§ **Task objective**
Your task is to quote the listing below exactly, beginning with its first line and ending on the line bearing "R15: none -> 6.8k (MID, SIG2)".

§ **Data provided**
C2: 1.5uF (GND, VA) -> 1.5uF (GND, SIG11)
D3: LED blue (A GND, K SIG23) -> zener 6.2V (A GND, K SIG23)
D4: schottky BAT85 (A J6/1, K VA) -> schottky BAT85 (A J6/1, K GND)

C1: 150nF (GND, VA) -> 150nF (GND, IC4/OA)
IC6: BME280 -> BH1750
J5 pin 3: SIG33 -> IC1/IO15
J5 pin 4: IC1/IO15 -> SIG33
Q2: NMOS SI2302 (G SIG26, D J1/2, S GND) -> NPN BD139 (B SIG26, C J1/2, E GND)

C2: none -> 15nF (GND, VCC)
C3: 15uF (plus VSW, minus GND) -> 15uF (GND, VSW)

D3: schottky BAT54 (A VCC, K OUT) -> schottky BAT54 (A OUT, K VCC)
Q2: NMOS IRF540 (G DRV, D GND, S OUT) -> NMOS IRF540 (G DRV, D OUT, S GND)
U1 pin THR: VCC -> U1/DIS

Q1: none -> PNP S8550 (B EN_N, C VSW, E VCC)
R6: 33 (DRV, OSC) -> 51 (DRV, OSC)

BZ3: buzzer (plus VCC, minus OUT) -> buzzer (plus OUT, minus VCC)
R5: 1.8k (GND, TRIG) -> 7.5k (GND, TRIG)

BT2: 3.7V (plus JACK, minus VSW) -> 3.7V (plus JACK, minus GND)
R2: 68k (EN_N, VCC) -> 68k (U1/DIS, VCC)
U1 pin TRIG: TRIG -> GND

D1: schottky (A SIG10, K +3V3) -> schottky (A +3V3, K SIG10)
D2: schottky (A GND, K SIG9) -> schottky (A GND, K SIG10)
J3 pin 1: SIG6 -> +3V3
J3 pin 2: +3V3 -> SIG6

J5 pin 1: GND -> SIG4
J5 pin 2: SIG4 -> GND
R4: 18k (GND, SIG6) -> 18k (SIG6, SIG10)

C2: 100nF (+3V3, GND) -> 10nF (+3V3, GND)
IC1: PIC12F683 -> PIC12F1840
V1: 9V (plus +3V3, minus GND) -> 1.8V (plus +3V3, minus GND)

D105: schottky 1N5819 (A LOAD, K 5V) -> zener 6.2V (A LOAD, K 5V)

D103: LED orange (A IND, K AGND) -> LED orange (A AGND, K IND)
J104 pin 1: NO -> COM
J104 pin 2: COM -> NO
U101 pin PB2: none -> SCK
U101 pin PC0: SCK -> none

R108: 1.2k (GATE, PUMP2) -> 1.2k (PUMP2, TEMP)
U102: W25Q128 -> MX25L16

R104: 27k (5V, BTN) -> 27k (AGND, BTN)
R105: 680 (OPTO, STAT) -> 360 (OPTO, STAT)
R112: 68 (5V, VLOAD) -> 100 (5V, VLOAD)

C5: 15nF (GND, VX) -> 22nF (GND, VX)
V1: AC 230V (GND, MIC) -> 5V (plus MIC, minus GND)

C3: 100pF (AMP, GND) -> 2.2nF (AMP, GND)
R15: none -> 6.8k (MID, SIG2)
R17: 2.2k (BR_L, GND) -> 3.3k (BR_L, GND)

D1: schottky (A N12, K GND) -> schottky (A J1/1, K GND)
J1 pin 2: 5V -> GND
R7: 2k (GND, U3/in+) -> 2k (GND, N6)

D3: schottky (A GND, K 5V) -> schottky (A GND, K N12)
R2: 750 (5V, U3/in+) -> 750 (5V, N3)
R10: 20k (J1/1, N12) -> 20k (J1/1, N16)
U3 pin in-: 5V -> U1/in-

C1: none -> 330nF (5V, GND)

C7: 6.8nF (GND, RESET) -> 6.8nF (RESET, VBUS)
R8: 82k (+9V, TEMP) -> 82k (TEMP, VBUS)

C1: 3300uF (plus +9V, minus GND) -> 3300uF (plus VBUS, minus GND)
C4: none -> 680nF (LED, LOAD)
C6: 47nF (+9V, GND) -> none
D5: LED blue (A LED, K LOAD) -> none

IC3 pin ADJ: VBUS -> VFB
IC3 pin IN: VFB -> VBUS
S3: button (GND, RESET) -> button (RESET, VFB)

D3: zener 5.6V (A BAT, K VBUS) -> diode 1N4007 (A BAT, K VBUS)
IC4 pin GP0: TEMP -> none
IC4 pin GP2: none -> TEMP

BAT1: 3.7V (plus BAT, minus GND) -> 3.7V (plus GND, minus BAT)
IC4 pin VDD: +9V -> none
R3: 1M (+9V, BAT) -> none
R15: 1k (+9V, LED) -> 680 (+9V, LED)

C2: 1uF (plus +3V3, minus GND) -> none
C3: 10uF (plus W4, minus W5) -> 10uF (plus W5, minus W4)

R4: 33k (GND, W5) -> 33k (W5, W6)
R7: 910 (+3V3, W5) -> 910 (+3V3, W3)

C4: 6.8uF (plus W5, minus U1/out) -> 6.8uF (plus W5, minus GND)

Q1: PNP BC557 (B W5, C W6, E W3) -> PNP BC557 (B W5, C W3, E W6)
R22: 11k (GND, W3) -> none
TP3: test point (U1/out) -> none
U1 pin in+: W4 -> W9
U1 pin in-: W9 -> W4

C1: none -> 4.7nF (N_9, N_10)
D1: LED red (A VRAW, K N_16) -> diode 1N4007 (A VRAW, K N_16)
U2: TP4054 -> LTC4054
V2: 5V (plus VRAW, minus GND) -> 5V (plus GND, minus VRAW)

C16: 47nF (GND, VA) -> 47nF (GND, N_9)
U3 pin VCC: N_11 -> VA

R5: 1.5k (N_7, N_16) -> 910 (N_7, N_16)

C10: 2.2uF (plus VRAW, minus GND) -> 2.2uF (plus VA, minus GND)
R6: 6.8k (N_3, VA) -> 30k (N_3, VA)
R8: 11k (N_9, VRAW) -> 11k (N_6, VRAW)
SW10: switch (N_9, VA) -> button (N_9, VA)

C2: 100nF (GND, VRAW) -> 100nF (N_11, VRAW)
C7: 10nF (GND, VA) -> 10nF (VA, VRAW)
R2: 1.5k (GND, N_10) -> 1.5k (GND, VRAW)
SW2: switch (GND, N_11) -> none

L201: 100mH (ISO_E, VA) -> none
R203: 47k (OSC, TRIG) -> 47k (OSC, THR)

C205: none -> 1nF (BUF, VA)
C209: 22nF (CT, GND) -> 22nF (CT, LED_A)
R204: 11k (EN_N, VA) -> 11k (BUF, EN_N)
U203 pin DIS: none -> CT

§ **Answer to the problem**
C2: 1.5uF (GND, VA) -> 1.5uF (GND, SIG11)
D3: LED blue (A GND, K SIG23) -> zener 6.2V (A GND, K SIG23)
D4: schottky BAT85 (A J6/1, K VA) -> schottky BAT85 (A J6/1, K GND)

C1: 150nF (GND, VA) -> 150nF (GND, IC4/OA)
IC6: BME280 -> BH1750
J5 pin 3: SIG33 -> IC1/IO15
J5 pin 4: IC1/IO15 -> SIG33
Q2: NMOS SI2302 (G SIG26, D J1/2, S GND) -> NPN BD139 (B SIG26, C J1/2, E GND)

C2: none -> 15nF (GND, VCC)
C3: 15uF (plus VSW, minus GND) -> 15uF (GND, VSW)

D3: schottky BAT54 (A VCC, K OUT) -> schottky BAT54 (A OUT, K VCC)
Q2: NMOS IRF540 (G DRV, D GND, S OUT) -> NMOS IRF540 (G DRV, D OUT, S GND)
U1 pin THR: VCC -> U1/DIS

Q1: none -> PNP S8550 (B EN_N, C VSW, E VCC)
R6: 33 (DRV, OSC) -> 51 (DRV, OSC)

BZ3: buzzer (plus VCC, minus OUT) -> buzzer (plus OUT, minus VCC)
R5: 1.8k (GND, TRIG) -> 7.5k (GND, TRIG)

BT2: 3.7V (plus JACK, minus VSW) -> 3.7V (plus JACK, minus GND)
R2: 68k (EN_N, VCC) -> 68k (U1/DIS, VCC)
U1 pin TRIG: TRIG -> GND

D1: schottky (A SIG10, K +3V3) -> schottky (A +3V3, K SIG10)
D2: schottky (A GND, K SIG9) -> schottky (A GND, K SIG10)
J3 pin 1: SIG6 -> +3V3
J3 pin 2: +3V3 -> SIG6

J5 pin 1: GND -> SIG4
J5 pin 2: SIG4 -> GND
R4: 18k (GND, SIG6) -> 18k (SIG6, SIG10)

C2: 100nF (+3V3, GND) -> 10nF (+3V3, GND)
IC1: PIC12F683 -> PIC12F1840
V1: 9V (plus +3V3, minus GND) -> 1.8V (plus +3V3, minus GND)

D105: schottky 1N5819 (A LOAD, K 5V) -> zener 6.2V (A LOAD, K 5V)

D103: LED orange (A IND, K AGND) -> LED orange (A AGND, K IND)
J104 pin 1: NO -> COM
J104 pin 2: COM -> NO
U101 pin PB2: none -> SCK
U101 pin PC0: SCK -> none

R108: 1.2k (GATE, PUMP2) -> 1.2k (PUMP2, TEMP)
U102: W25Q128 -> MX25L16

R104: 27k (5V, BTN) -> 27k (AGND, BTN)
R105: 680 (OPTO, STAT) -> 360 (OPTO, STAT)
R112: 68 (5V, VLOAD) -> 100 (5V, VLOAD)

C5: 15nF (GND, VX) -> 22nF (GND, VX)
V1: AC 230V (GND, MIC) -> 5V (plus MIC, minus GND)

C3: 100pF (AMP, GND) -> 2.2nF (AMP, GND)
R15: none -> 6.8k (MID, SIG2)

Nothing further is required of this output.